═══ Given records ═══
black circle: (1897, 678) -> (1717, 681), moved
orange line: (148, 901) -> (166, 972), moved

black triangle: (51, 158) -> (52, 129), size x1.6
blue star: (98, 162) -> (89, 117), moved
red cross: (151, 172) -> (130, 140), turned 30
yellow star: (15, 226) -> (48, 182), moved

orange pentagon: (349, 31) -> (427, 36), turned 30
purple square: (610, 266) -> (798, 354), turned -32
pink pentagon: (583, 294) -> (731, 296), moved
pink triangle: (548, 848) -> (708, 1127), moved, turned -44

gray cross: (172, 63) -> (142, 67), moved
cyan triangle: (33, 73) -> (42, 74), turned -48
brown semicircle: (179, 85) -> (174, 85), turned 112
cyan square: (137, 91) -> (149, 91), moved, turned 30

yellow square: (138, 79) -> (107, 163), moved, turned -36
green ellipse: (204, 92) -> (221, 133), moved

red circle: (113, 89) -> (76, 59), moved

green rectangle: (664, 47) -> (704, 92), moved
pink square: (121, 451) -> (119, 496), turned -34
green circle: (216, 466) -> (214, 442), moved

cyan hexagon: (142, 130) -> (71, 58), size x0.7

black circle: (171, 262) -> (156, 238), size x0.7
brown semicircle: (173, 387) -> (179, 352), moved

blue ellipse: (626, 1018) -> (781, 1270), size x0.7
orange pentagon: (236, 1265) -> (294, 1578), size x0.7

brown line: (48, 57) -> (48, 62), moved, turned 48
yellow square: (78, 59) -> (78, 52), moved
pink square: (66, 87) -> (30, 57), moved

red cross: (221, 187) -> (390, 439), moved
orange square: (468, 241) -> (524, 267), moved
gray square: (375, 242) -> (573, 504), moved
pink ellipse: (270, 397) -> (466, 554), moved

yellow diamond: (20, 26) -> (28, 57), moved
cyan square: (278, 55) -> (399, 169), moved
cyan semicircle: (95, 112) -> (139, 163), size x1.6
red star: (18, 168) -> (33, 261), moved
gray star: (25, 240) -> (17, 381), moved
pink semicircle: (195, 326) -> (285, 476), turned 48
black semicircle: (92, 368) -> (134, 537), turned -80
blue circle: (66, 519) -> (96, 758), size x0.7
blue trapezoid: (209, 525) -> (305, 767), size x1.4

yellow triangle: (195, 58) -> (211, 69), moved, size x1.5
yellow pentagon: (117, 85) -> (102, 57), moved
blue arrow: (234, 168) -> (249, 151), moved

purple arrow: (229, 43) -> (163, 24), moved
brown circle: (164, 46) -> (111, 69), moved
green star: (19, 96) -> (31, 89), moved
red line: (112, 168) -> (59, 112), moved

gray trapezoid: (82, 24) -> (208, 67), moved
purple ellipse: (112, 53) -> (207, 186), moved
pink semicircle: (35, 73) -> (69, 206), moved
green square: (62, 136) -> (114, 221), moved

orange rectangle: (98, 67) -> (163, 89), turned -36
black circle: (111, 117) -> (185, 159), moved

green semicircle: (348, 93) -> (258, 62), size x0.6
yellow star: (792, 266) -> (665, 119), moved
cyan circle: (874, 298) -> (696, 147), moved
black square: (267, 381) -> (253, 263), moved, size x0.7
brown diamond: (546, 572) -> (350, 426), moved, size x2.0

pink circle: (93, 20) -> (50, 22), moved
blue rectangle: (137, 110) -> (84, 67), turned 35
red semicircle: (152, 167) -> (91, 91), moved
═══
About this exercise: Up to and including the line with "purple square: (610, 266)", output each line of the entries above exactly, starting from the first.

Result of this task:
black circle: (1897, 678) -> (1717, 681), moved
orange line: (148, 901) -> (166, 972), moved

black triangle: (51, 158) -> (52, 129), size x1.6
blue star: (98, 162) -> (89, 117), moved
red cross: (151, 172) -> (130, 140), turned 30
yellow star: (15, 226) -> (48, 182), moved

orange pentagon: (349, 31) -> (427, 36), turned 30
purple square: (610, 266) -> (798, 354), turned -32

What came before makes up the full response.